*** Data shown Section Begins ***
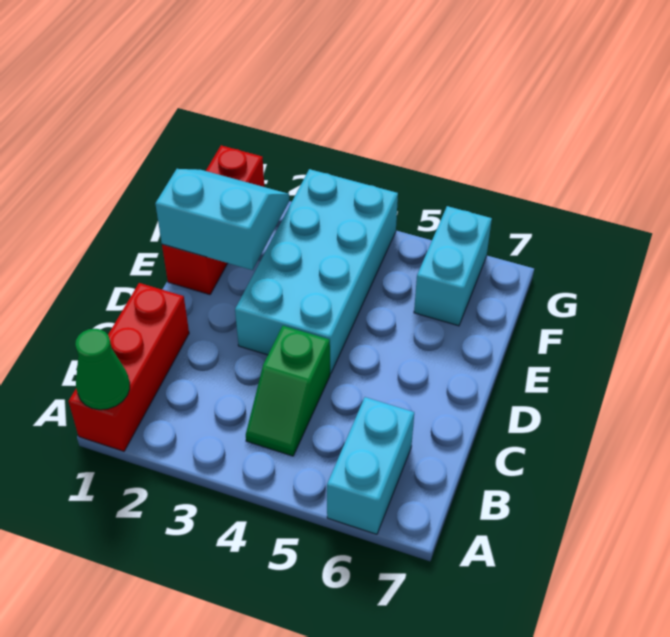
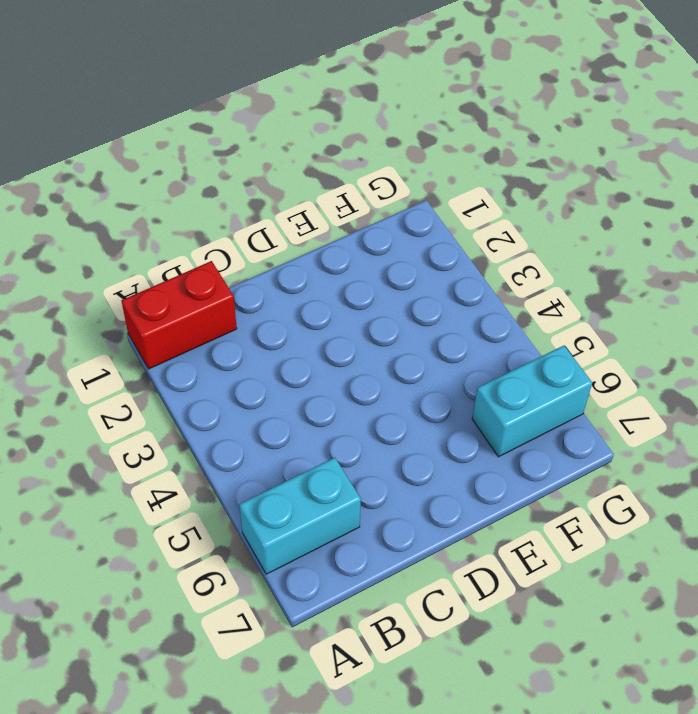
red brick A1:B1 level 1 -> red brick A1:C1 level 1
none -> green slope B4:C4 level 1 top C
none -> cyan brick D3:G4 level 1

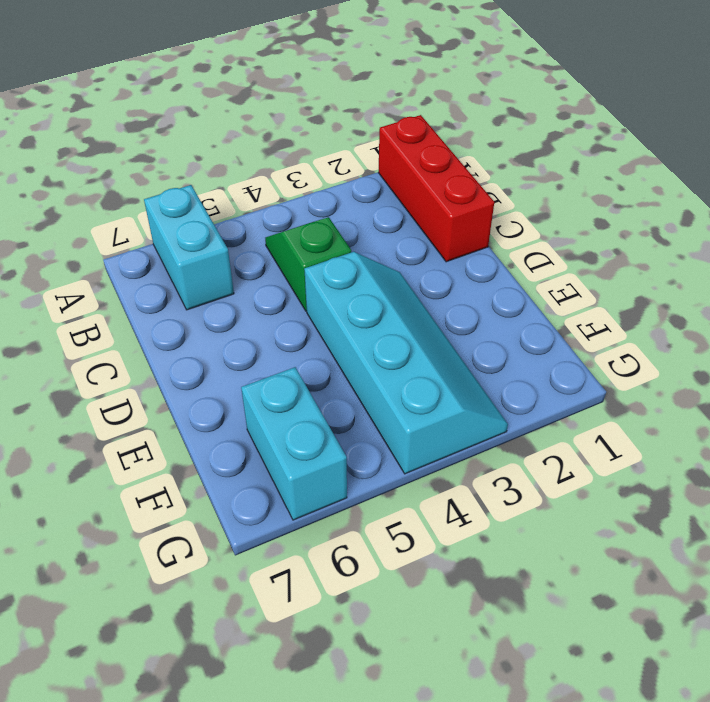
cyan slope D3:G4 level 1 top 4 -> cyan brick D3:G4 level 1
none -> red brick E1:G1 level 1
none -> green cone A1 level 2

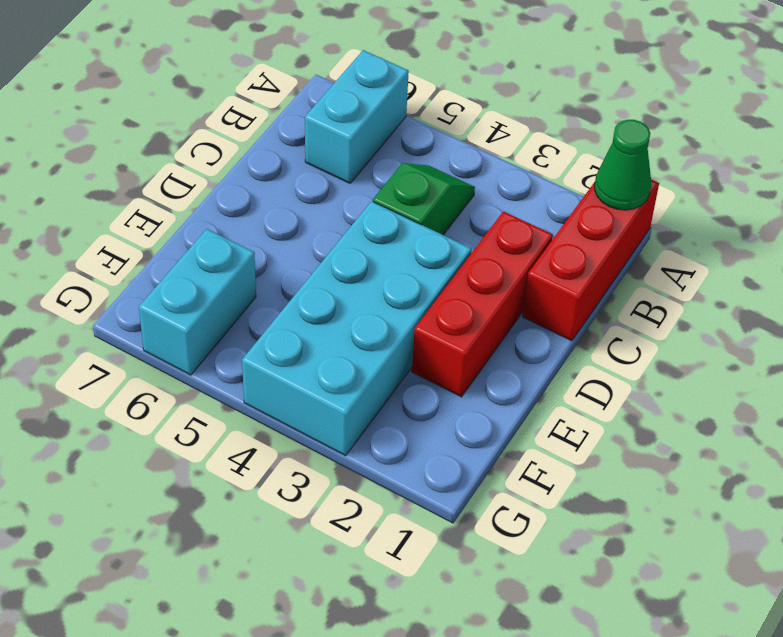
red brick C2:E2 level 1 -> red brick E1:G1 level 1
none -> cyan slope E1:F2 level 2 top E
*** Data shown Section Ends ***
_What is being asked_
Print, exactly as they appear above, the lines running from the one with "red brick C2:E2" through the final line.

_The completed task_
red brick C2:E2 level 1 -> red brick E1:G1 level 1
none -> cyan slope E1:F2 level 2 top E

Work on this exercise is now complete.